Write out exactly the lines below from the one containing "SOIL pin AO: GP27 -> GP5" to the last, both ends kept, and nothing more; skip all pictures.
RECORDED DATA Start Marker
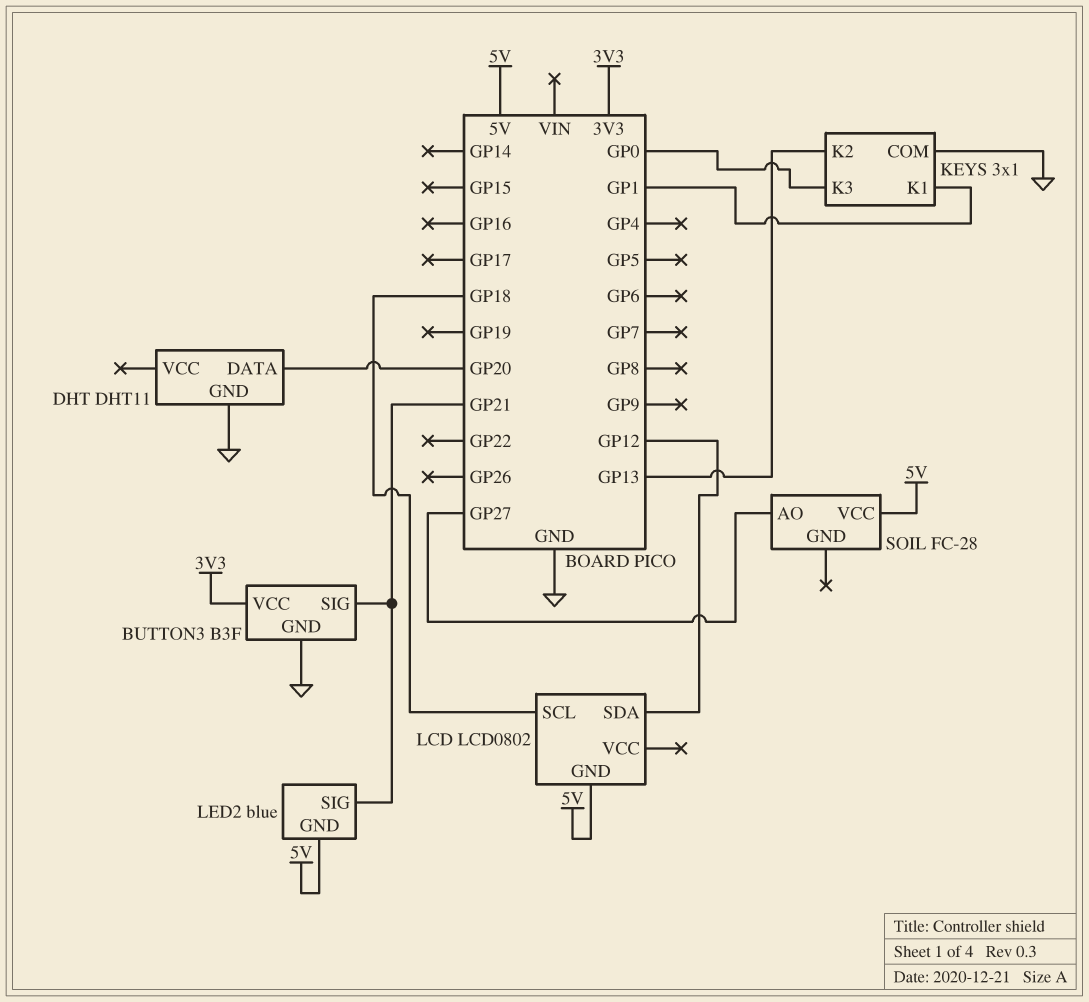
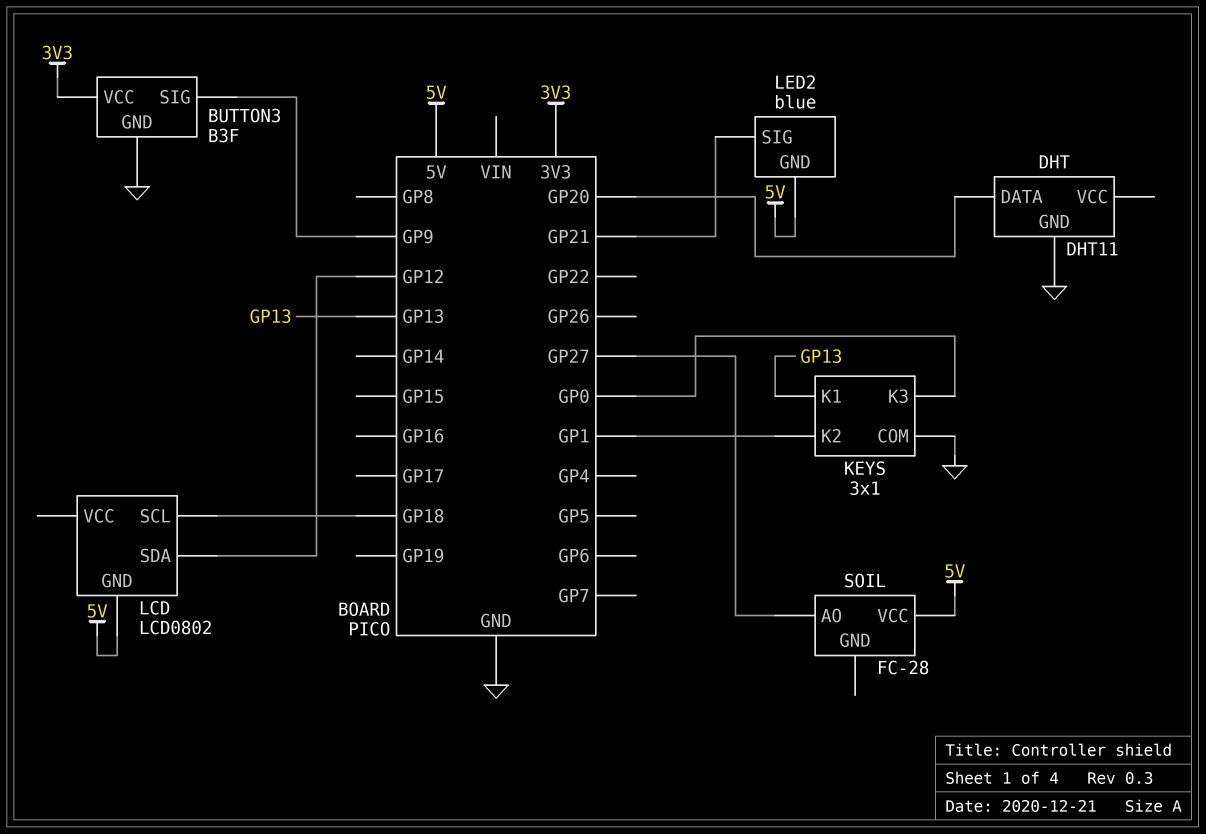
BUTTON3 pin SIG: GP21 -> GP9
KEYS pin K1: GP1 -> GP13
KEYS pin K2: GP13 -> GP1

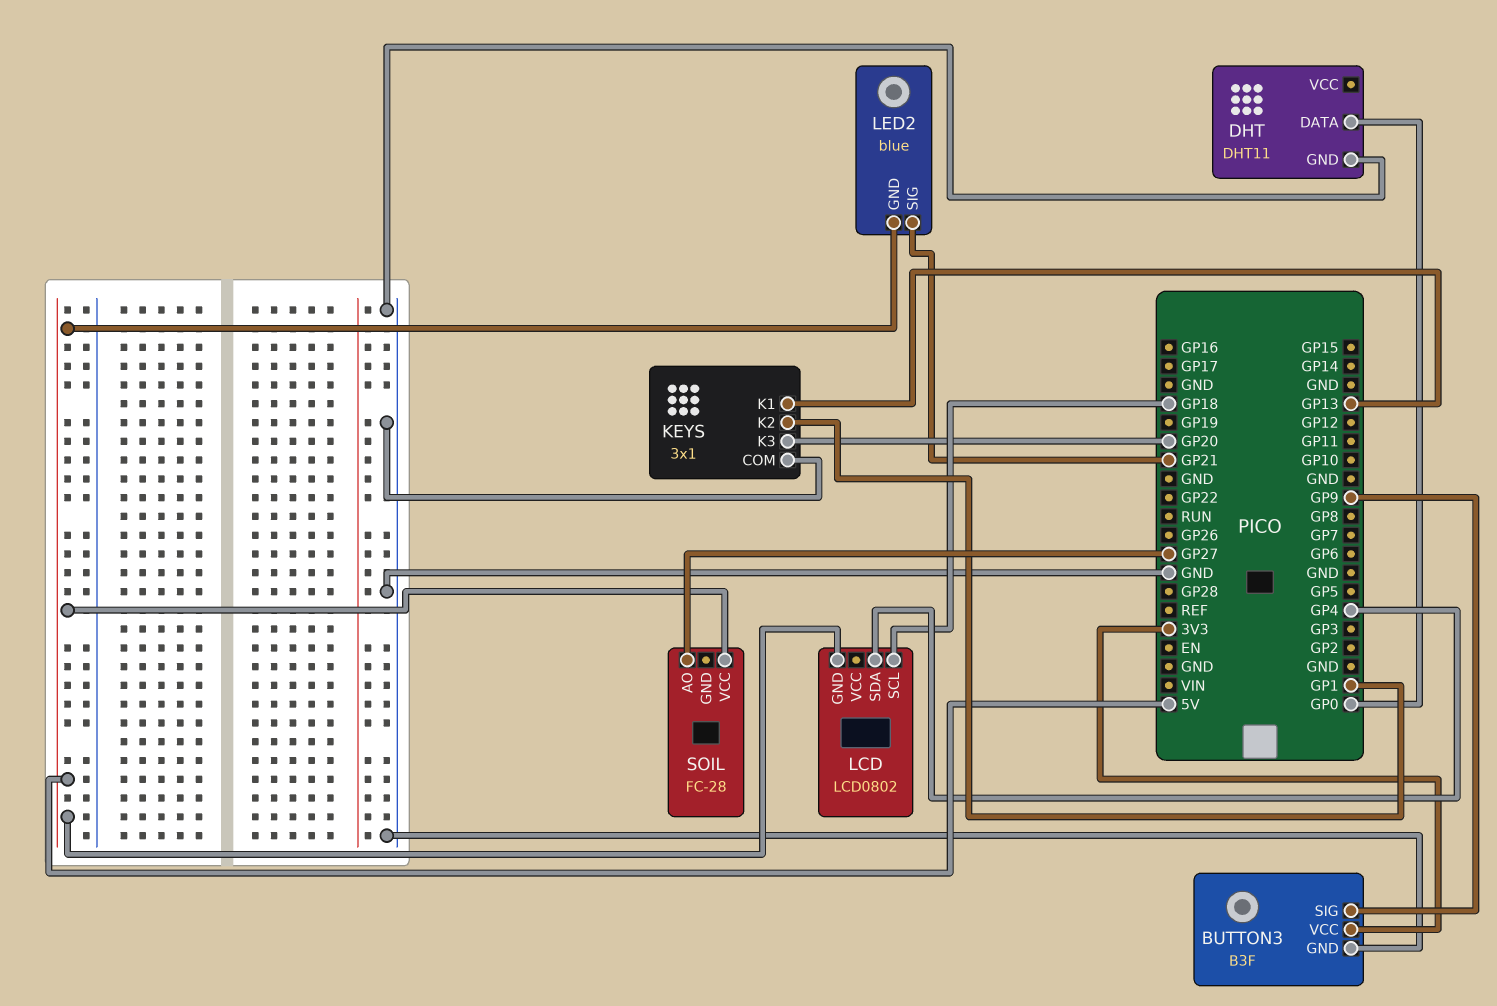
DHT pin DATA: GP20 -> GP0
KEYS pin K3: GP0 -> GP20
LCD pin SDA: GP12 -> GP4

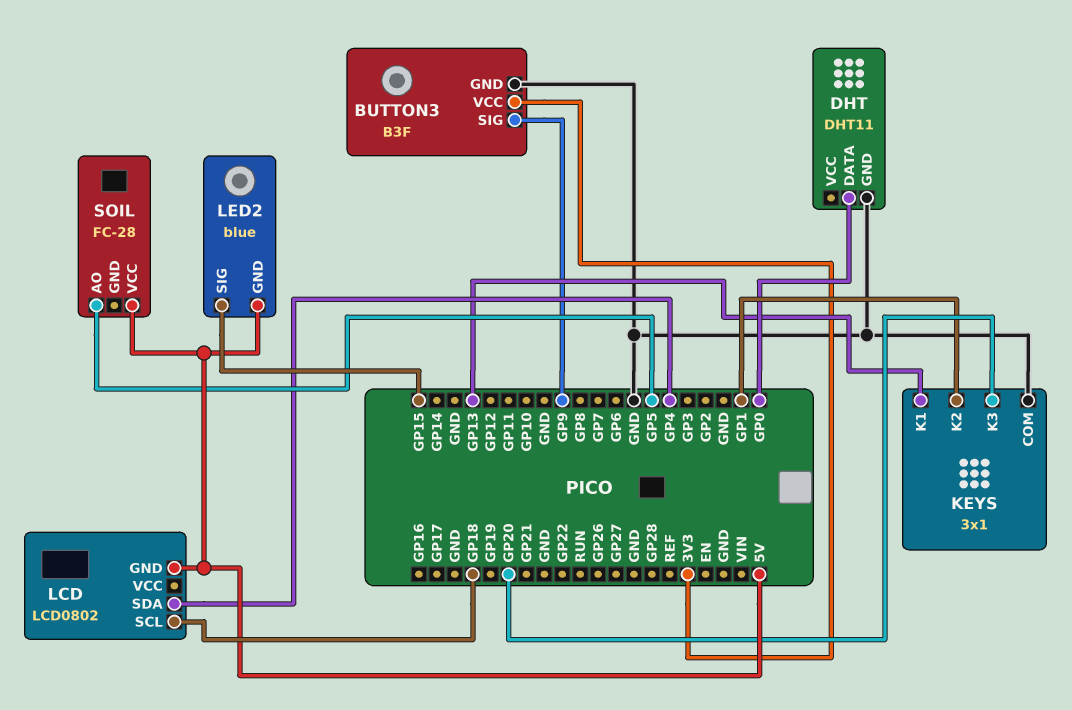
LED2 pin SIG: GP21 -> GP15
SOIL pin AO: GP27 -> GP5

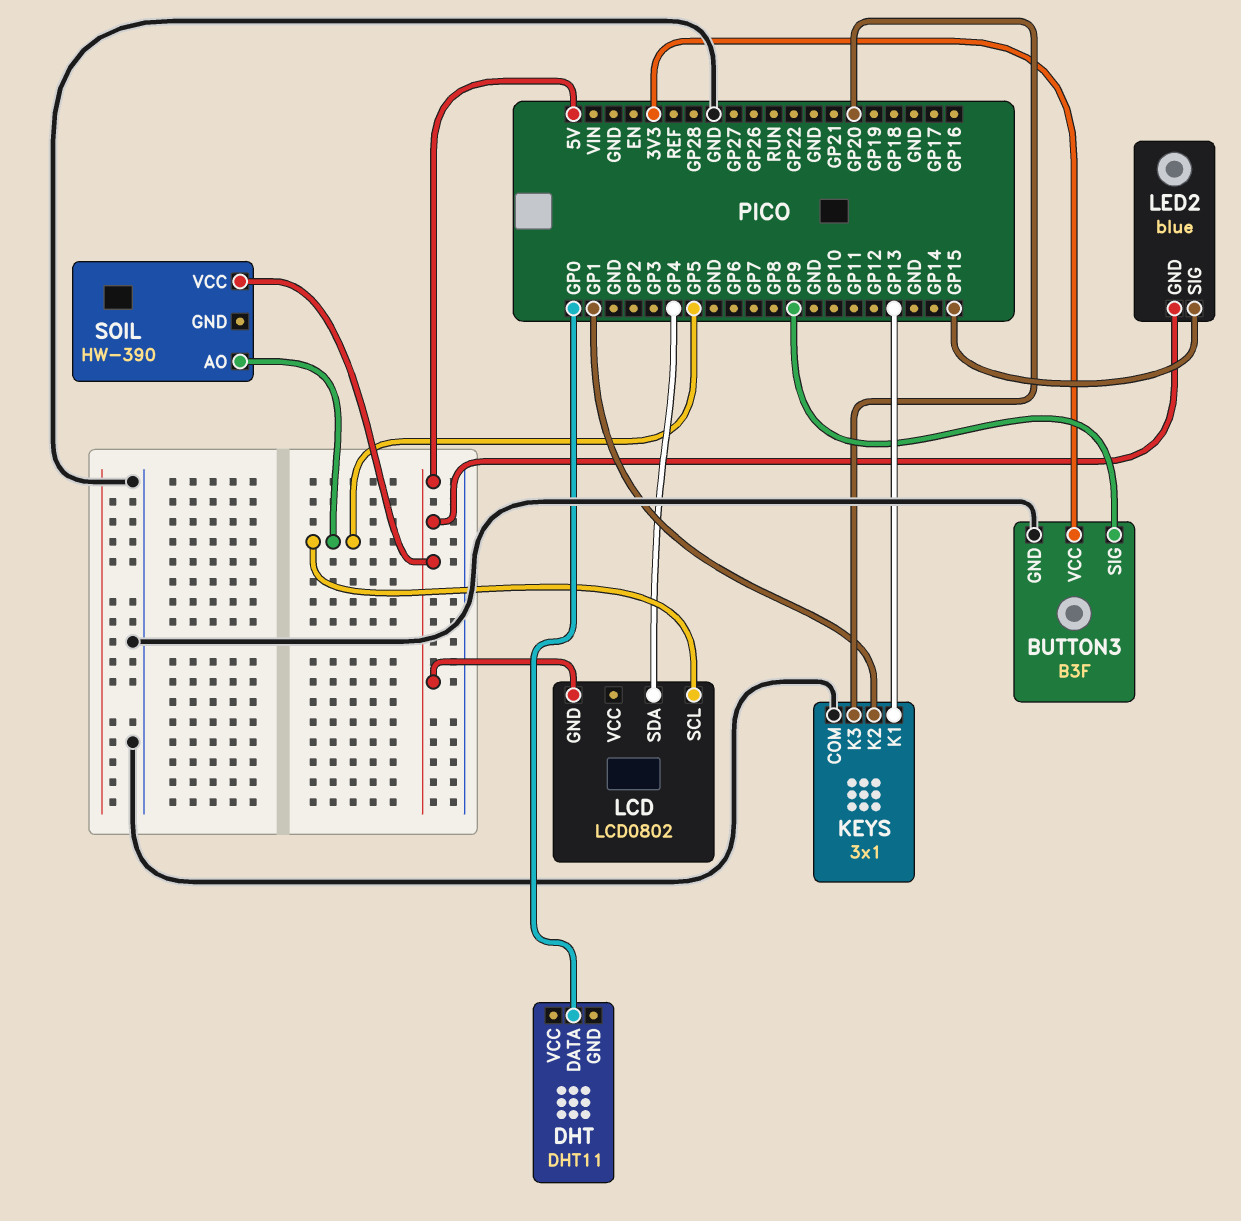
DHT pin GND: GND -> none
LCD pin SCL: GP18 -> GP5
SOIL: FC-28 -> HW-390

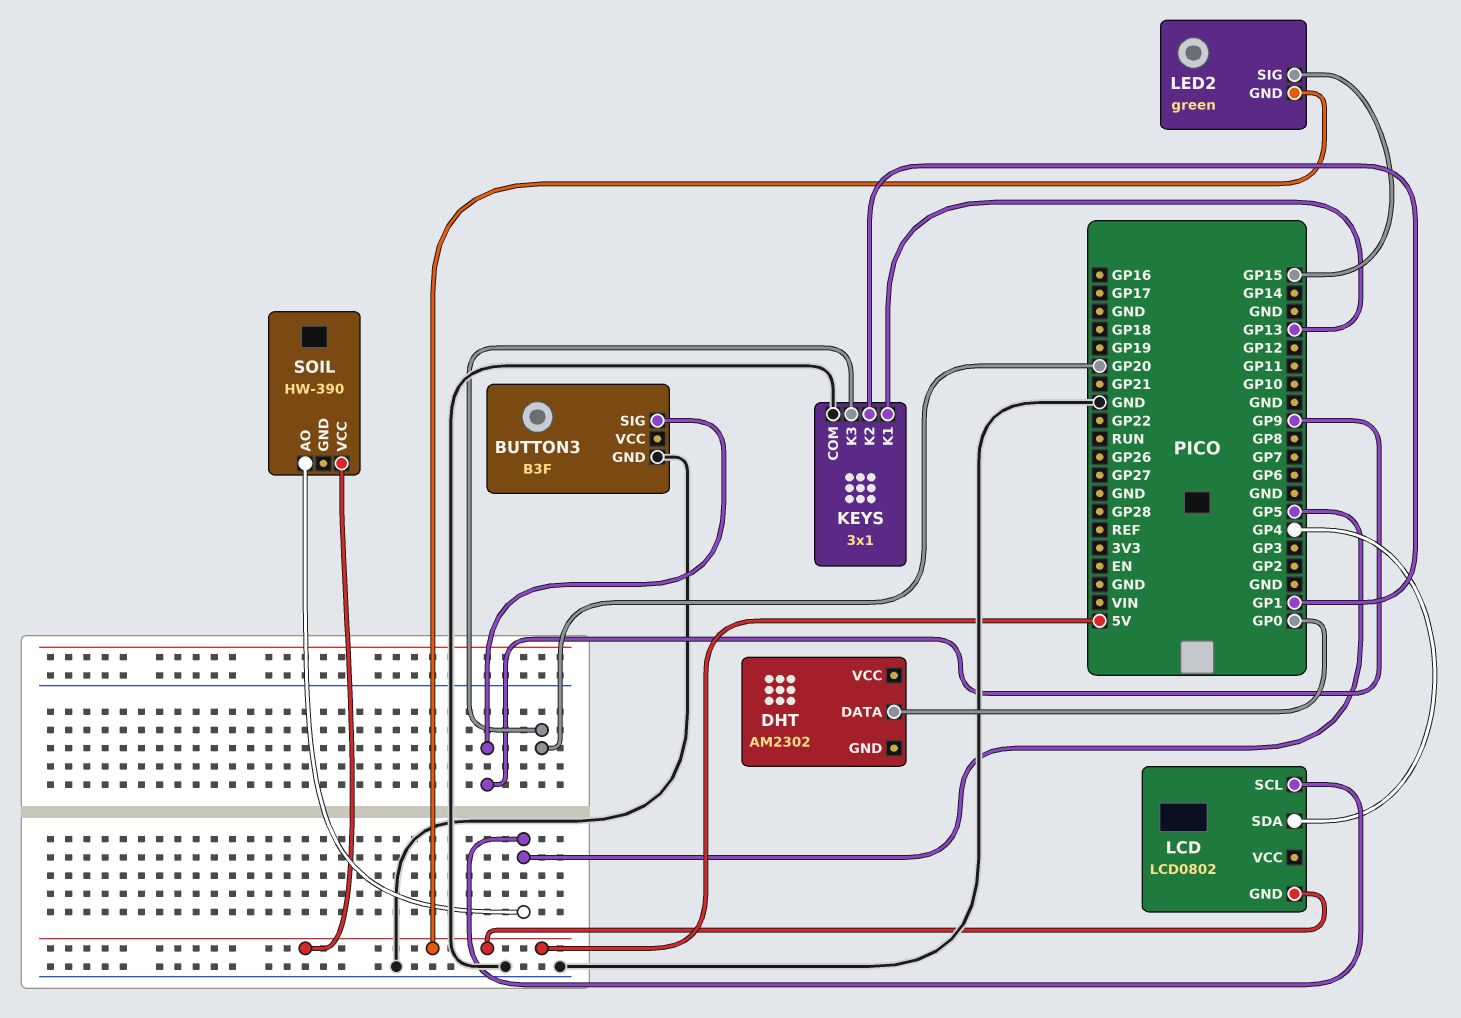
BUTTON3 pin VCC: 3V3 -> none
DHT: DHT11 -> AM2302
LED2: blue -> green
RECORDED DATA End Marker
### SOLVED PROBLEM
SOIL pin AO: GP27 -> GP5

DHT pin GND: GND -> none
LCD pin SCL: GP18 -> GP5
SOIL: FC-28 -> HW-390

BUTTON3 pin VCC: 3V3 -> none
DHT: DHT11 -> AM2302
LED2: blue -> green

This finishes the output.